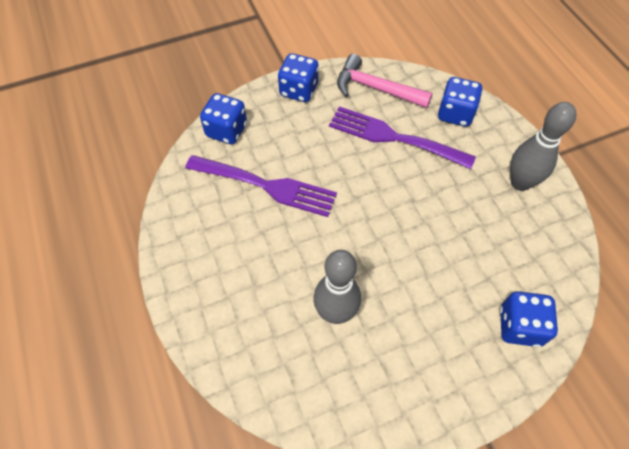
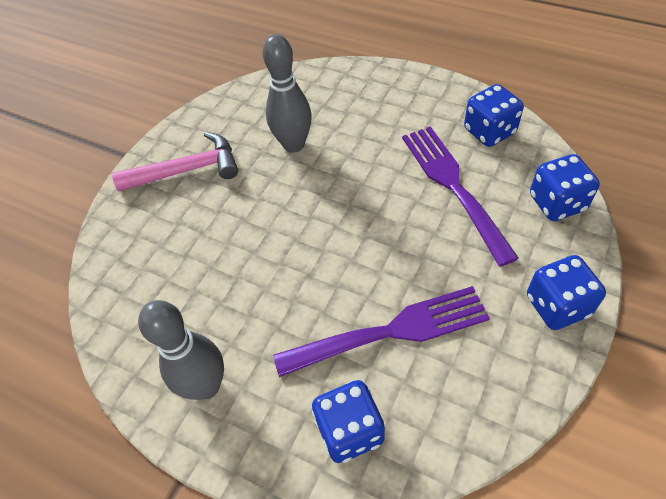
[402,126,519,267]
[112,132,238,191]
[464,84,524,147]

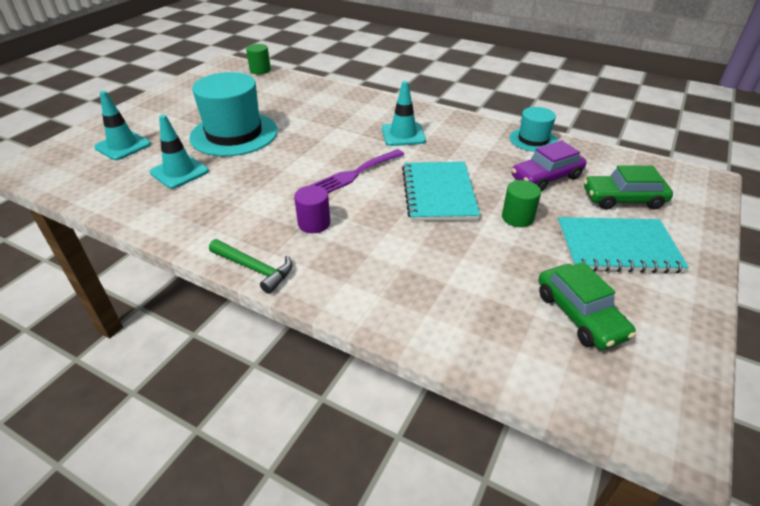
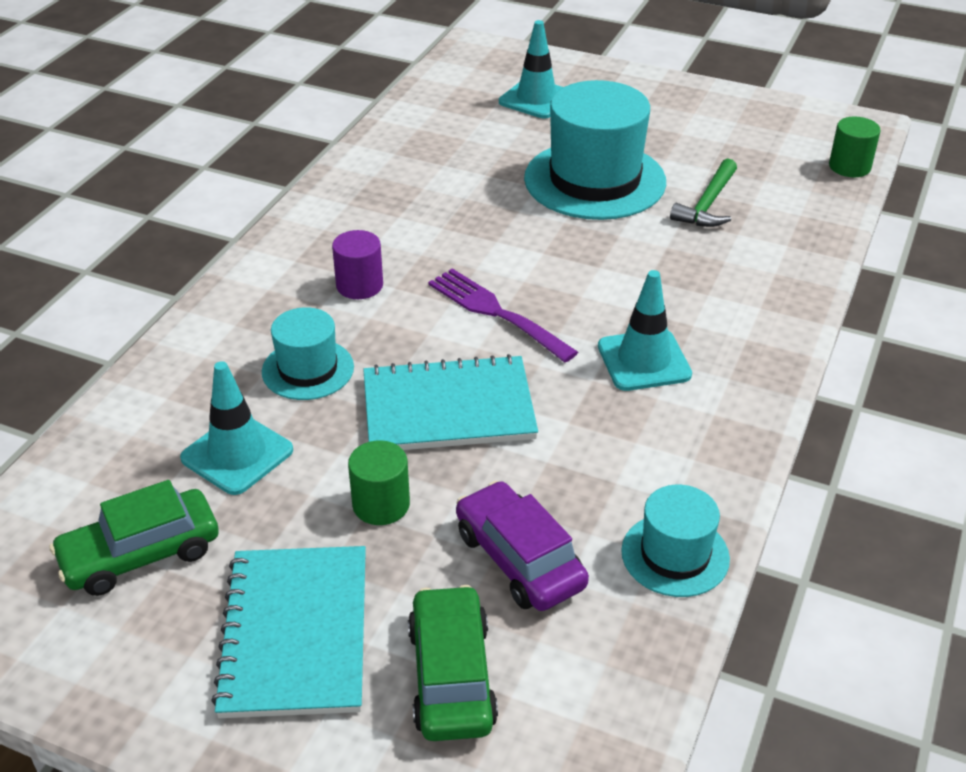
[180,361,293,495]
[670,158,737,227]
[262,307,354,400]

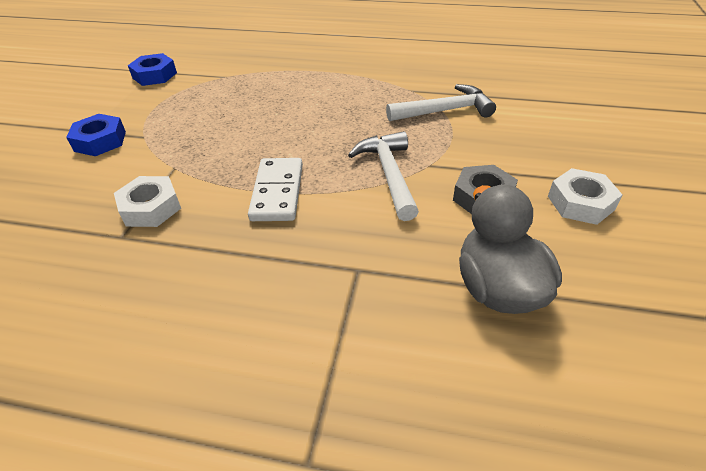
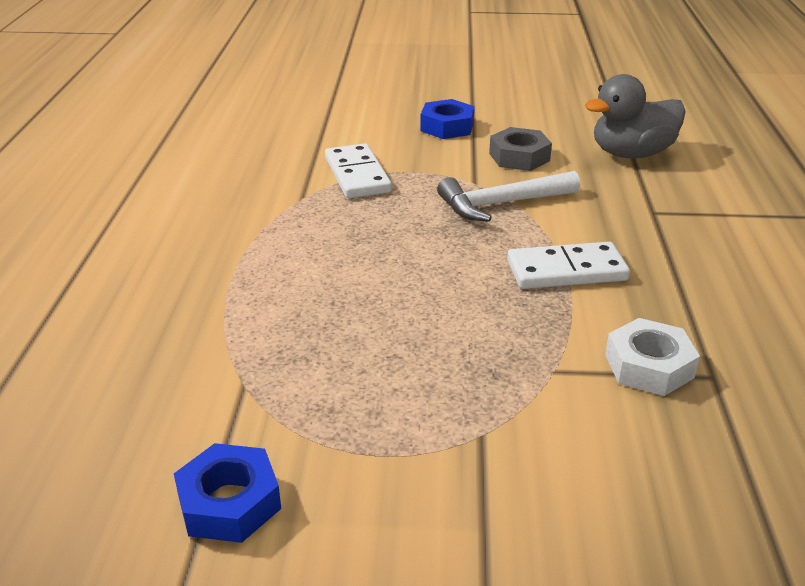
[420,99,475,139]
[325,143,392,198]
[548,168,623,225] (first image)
******************************
- _Work to be completed_: Exactly as written, copy out the listing, but without any pictures.

- _Solution_:
[402,126,519,267]
[112,132,238,191]
[464,84,524,147]

[180,361,293,495]
[670,158,737,227]
[262,307,354,400]

[420,99,475,139]
[325,143,392,198]
[548,168,623,225] (first image)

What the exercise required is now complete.